↓↓↓
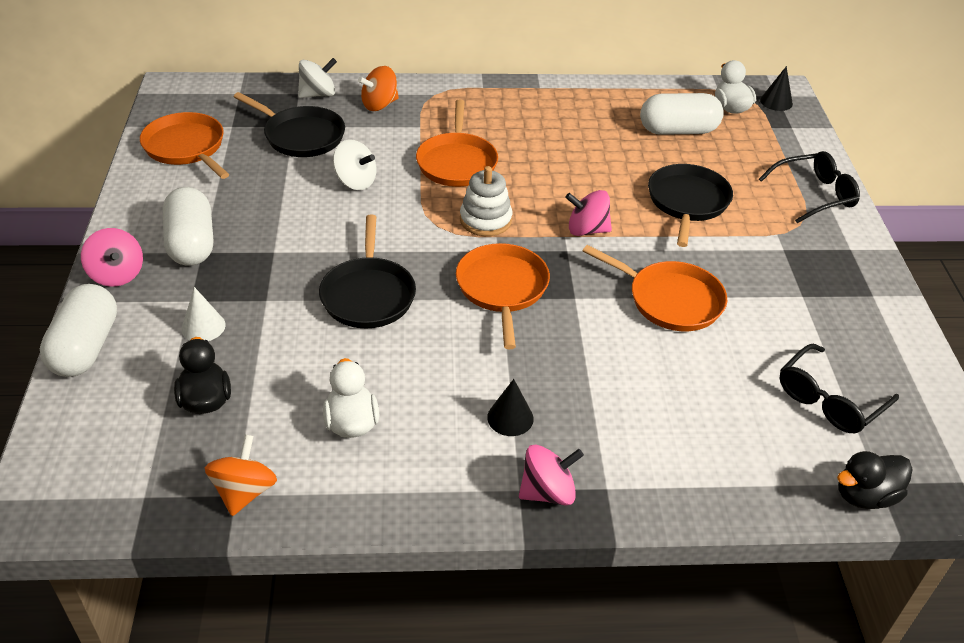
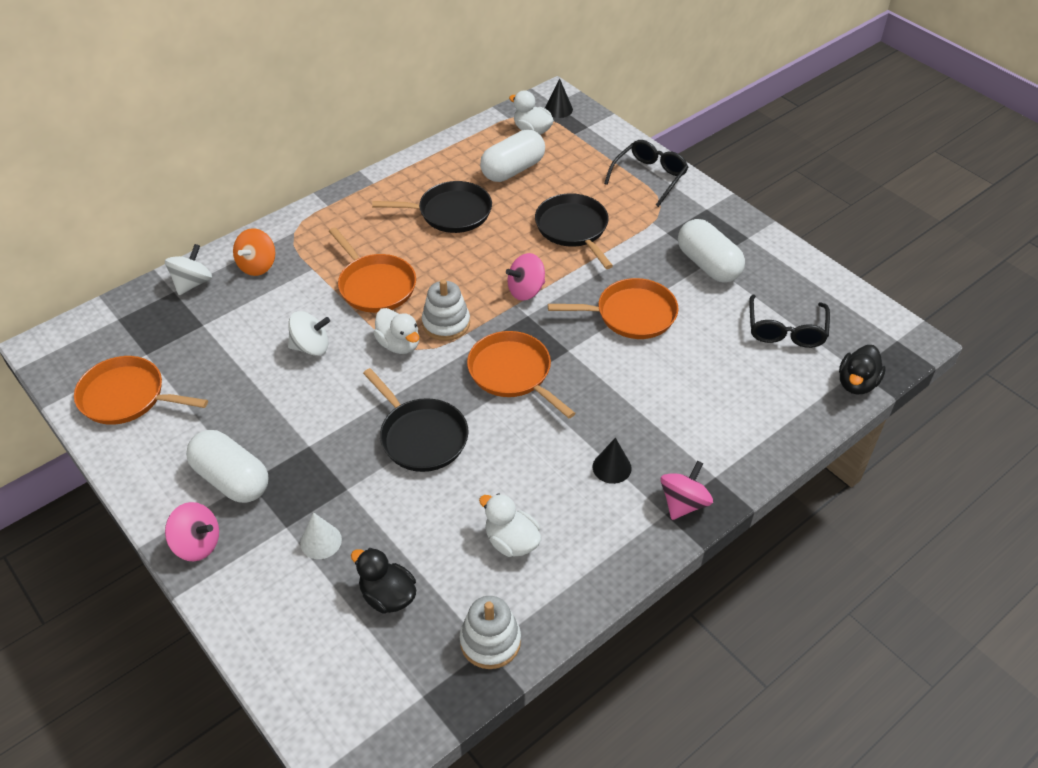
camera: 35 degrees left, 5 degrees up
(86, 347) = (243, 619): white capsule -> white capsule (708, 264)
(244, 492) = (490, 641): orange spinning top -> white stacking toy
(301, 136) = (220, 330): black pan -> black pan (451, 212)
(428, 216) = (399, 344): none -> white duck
↑↑↑
» **Exercise details**: The whole listing above needs to be copied exactly; please keep the pictures out.

» **Solution to the problem**:
camera: 35 degrees left, 5 degrees up
(86, 347) = (243, 619): white capsule -> white capsule (708, 264)
(244, 492) = (490, 641): orange spinning top -> white stacking toy
(301, 136) = (220, 330): black pan -> black pan (451, 212)
(428, 216) = (399, 344): none -> white duck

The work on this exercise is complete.